### [RECORDED DATA]
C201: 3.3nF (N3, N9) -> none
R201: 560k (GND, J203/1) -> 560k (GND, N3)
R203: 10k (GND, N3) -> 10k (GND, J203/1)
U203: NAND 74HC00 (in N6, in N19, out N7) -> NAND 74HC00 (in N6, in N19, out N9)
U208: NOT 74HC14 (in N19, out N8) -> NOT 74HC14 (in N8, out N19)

==

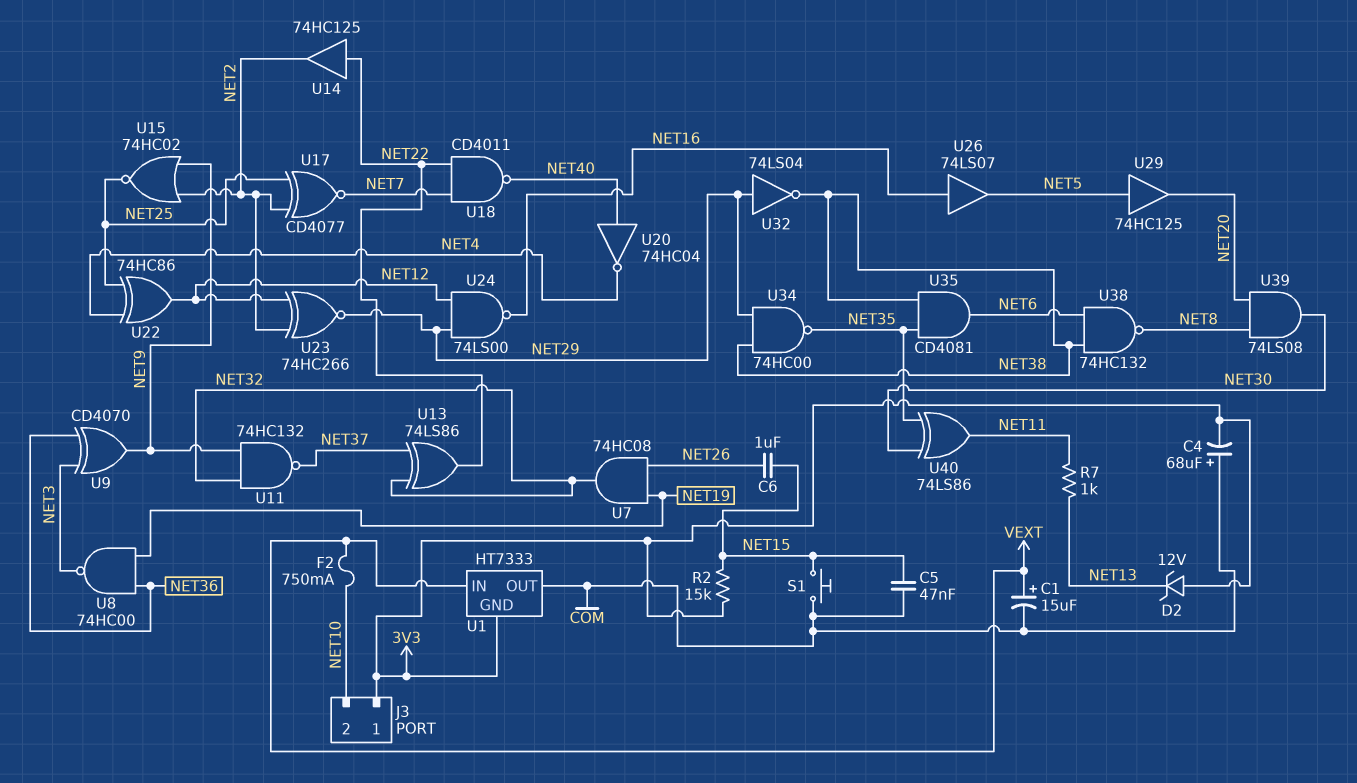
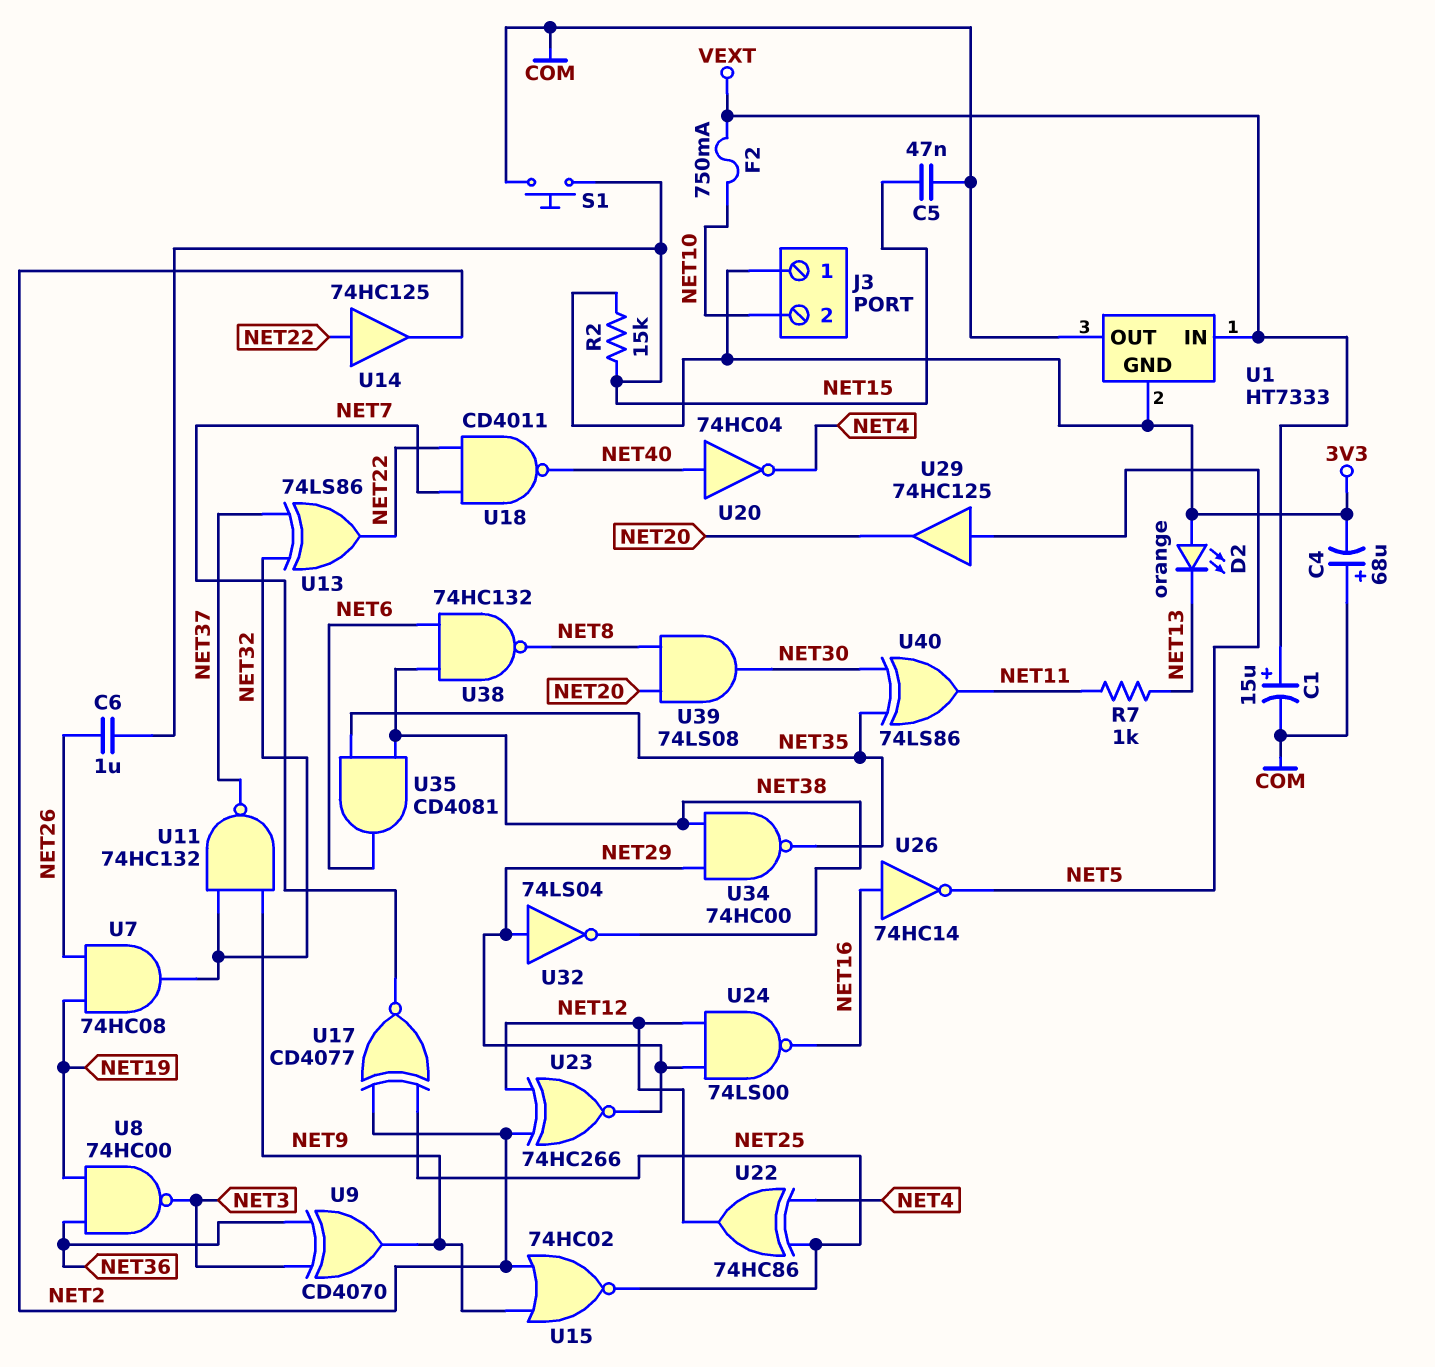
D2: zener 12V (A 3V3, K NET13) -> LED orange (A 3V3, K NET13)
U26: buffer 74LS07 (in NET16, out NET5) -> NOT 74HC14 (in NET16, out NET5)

### [ASSIGNMENT]
Start with the line above that contains "D2: zener 12V" and end with the line that contains "U26: buffer 74LS07". Write out those lines exactly, and only those.

### [RESPONSE AREA]
D2: zener 12V (A 3V3, K NET13) -> LED orange (A 3V3, K NET13)
U26: buffer 74LS07 (in NET16, out NET5) -> NOT 74HC14 (in NET16, out NET5)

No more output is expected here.